(Synthetic geometry scene data)
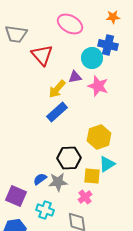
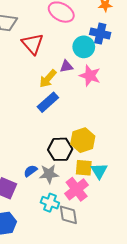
yellow hexagon: (99, 137) -> (83, 140), moved
cyan triangle: (107, 164) -> (99, 171), moved, turned -30
pink cross: (85, 197) -> (77, 189), size x1.6
cyan cross: (45, 210) -> (50, 203), moved

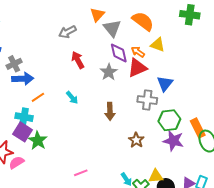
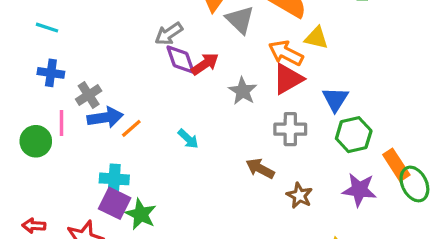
orange arrow: (138, 52) -> (286, 53), size x1.5
purple diamond: (119, 53) -> (181, 59), moved
red arrow: (78, 60) -> (205, 64), moved, turned 90
orange line: (38, 97) -> (131, 128), moved
gray cross: (147, 100) -> (290, 129), moved
brown arrow: (110, 111) -> (260, 169), moved, turned 126
green hexagon: (169, 120) -> (354, 135), moved

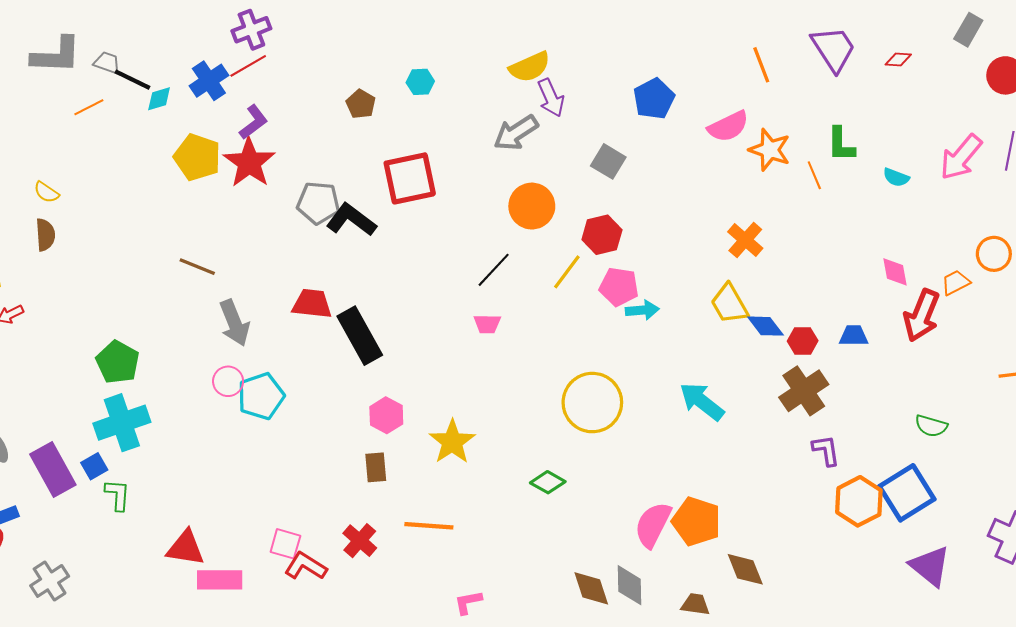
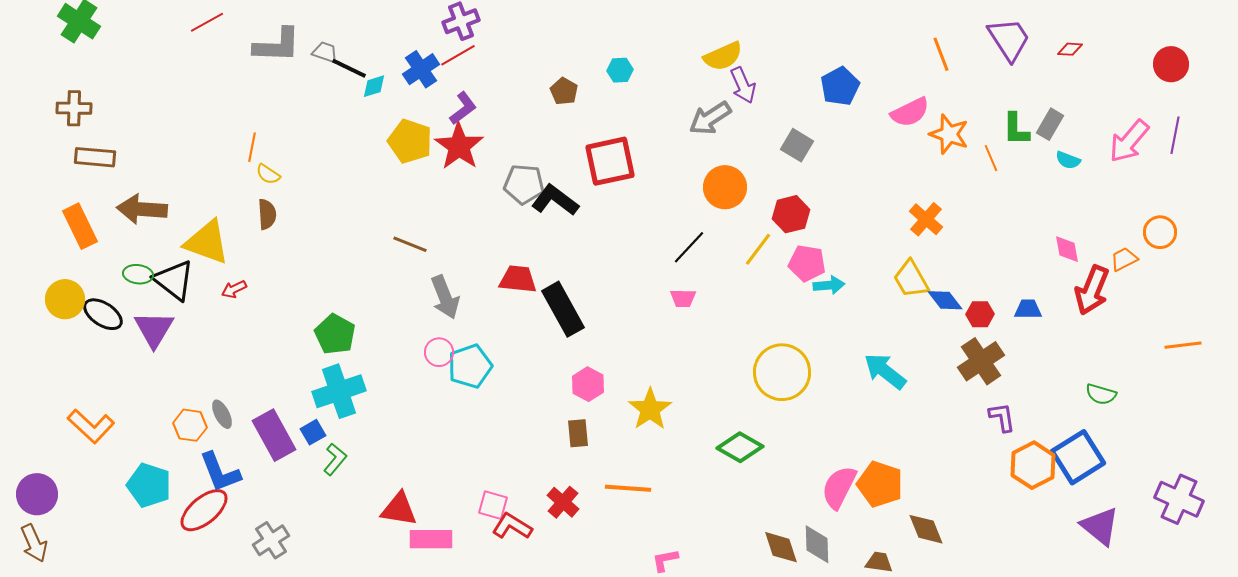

WHAT YOU HAVE TO DO: Each entry above is to be written out exactly. The pictures stay out.

ANSWER AREA:
yellow hexagon: (99, 137) -> (83, 140), moved
cyan triangle: (107, 164) -> (99, 171), moved, turned -30
pink cross: (85, 197) -> (77, 189), size x1.6
cyan cross: (45, 210) -> (50, 203), moved

orange arrow: (138, 52) -> (286, 53), size x1.5
purple diamond: (119, 53) -> (181, 59), moved
red arrow: (78, 60) -> (205, 64), moved, turned 90
orange line: (38, 97) -> (131, 128), moved
gray cross: (147, 100) -> (290, 129), moved
brown arrow: (110, 111) -> (260, 169), moved, turned 126
green hexagon: (169, 120) -> (354, 135), moved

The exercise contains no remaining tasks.